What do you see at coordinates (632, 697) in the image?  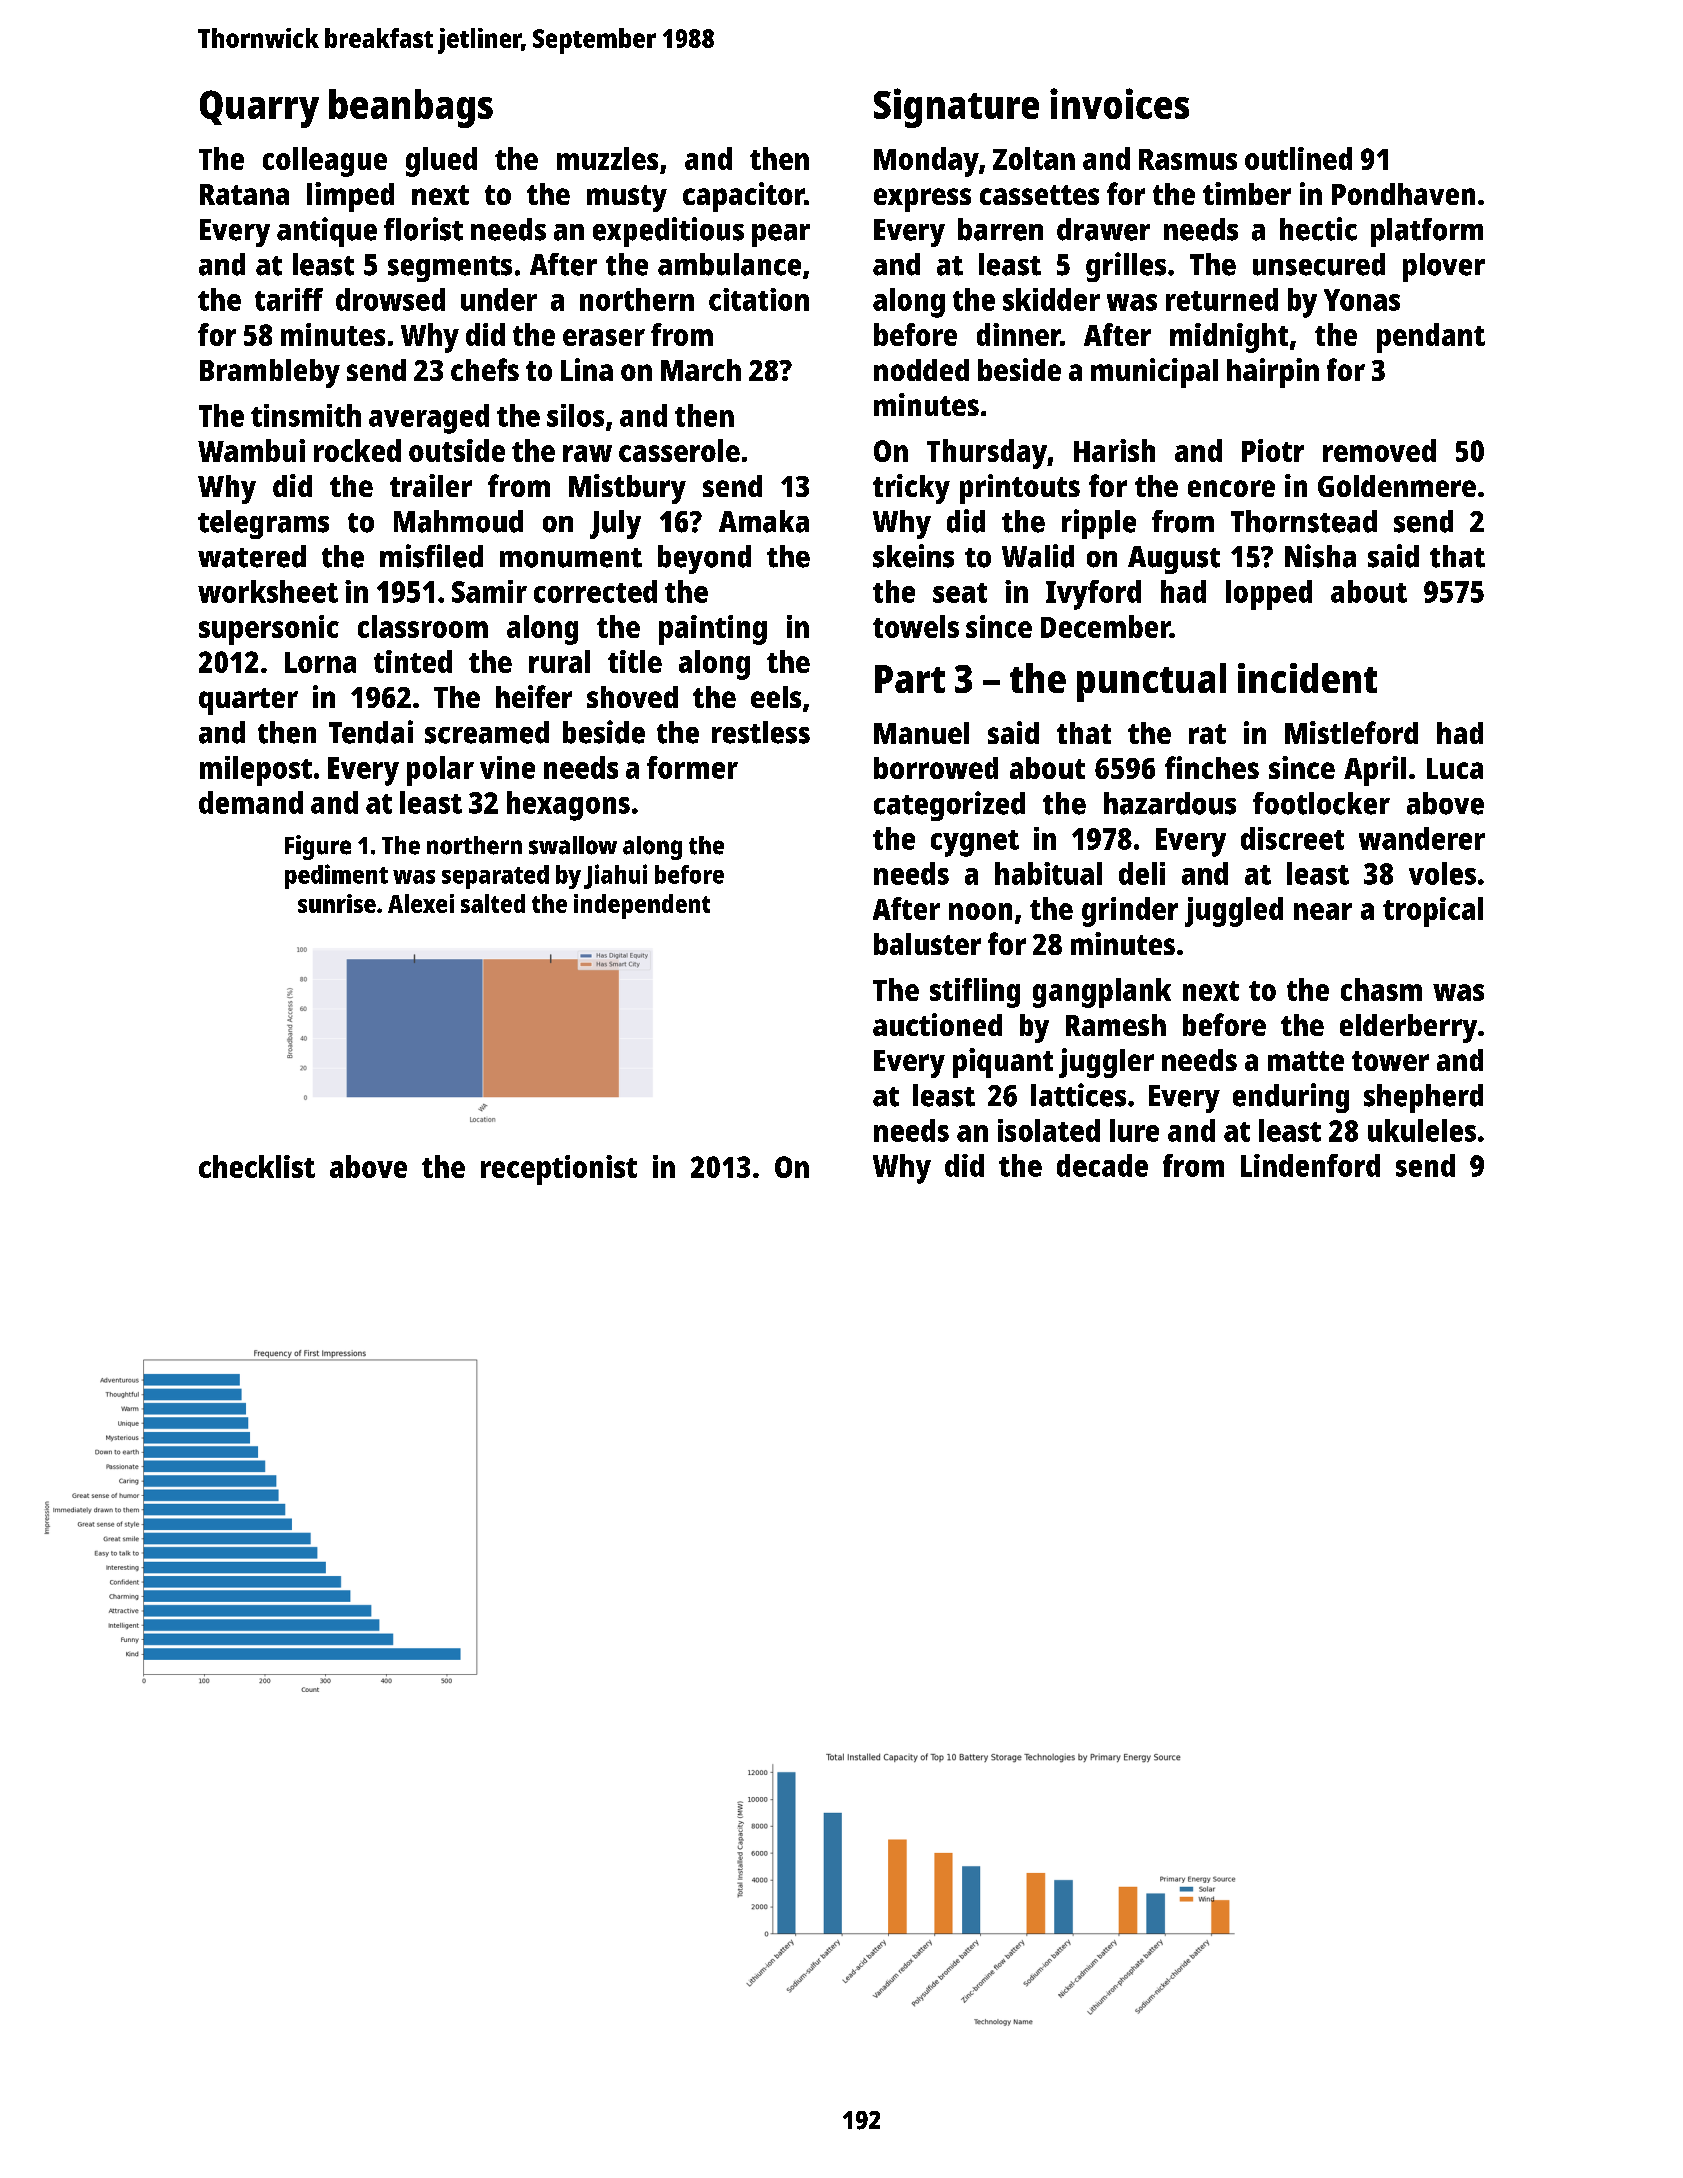 I see `shoved` at bounding box center [632, 697].
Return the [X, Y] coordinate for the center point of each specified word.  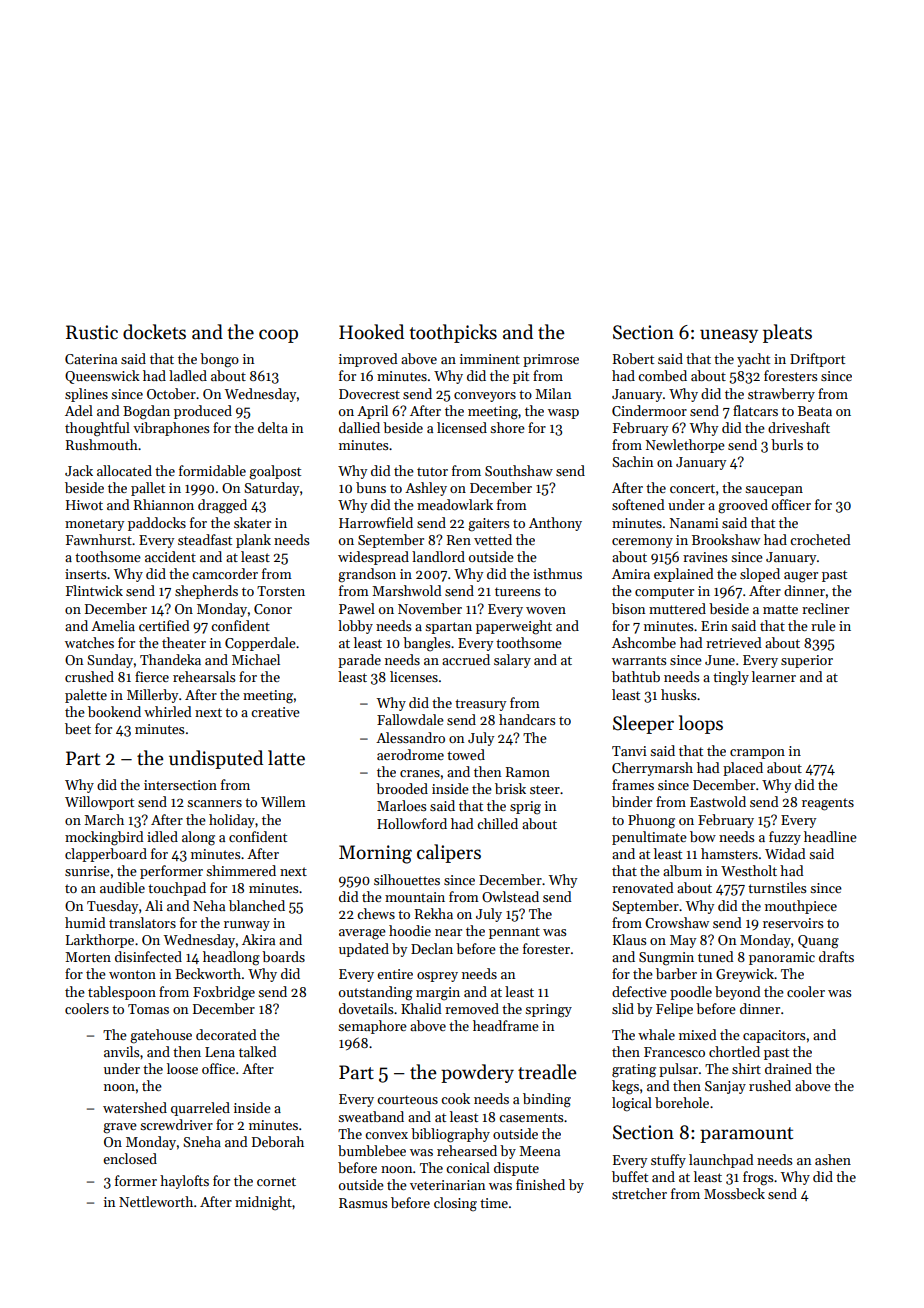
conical [468, 1167]
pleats [787, 333]
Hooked [371, 332]
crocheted [820, 539]
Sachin [632, 461]
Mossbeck [734, 1193]
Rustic [92, 332]
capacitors [774, 1036]
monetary [94, 525]
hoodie [410, 930]
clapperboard [106, 855]
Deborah [278, 1141]
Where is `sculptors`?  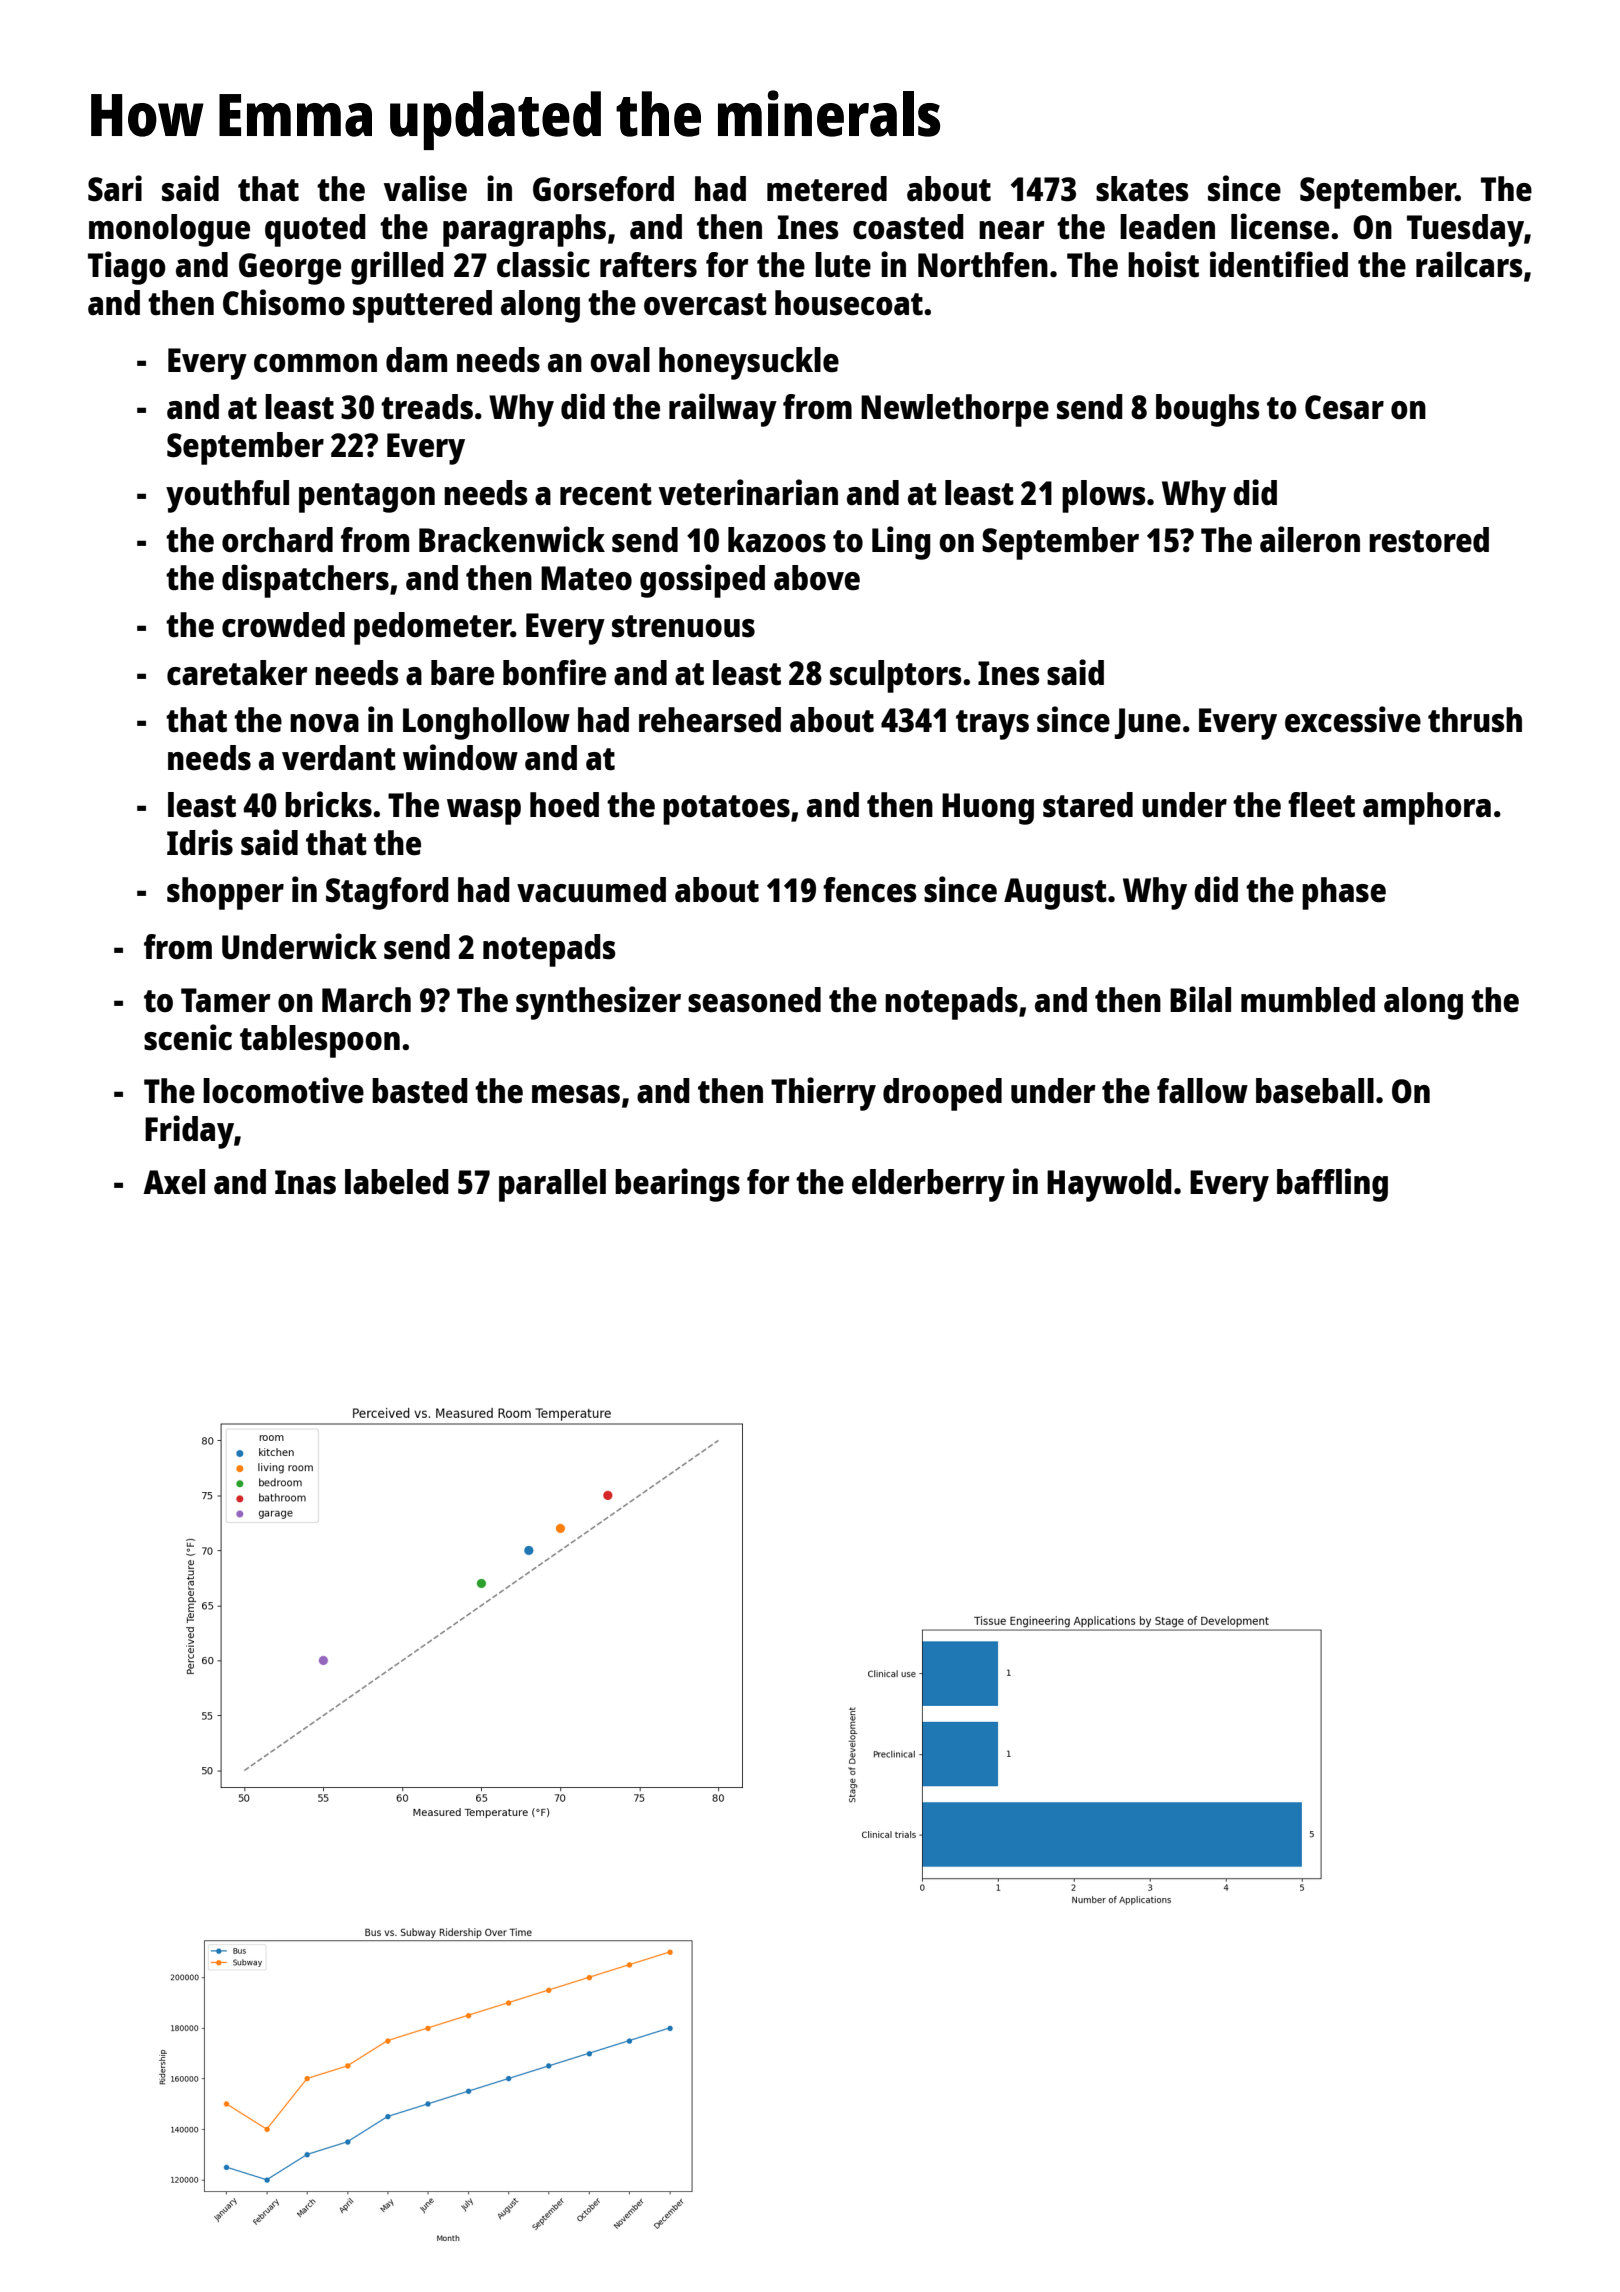 sculptors is located at coordinates (896, 676).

What is being asked :: Copy the entries from the line containing "Return the [X, Y]" through the line containing "hoodie [410, 930]", word for word, leaving out the pictures.

Answer to the exercise ::
Return the [X, Y] coordinate for the center point of each specified word.  
conical [468, 1167]
pleats [787, 333]
Hooked [371, 332]
crocheted [820, 539]
Sachin [632, 461]
Mossbeck [734, 1193]
Rustic [92, 332]
capacitors [774, 1036]
monetary [94, 525]
hoodie [410, 930]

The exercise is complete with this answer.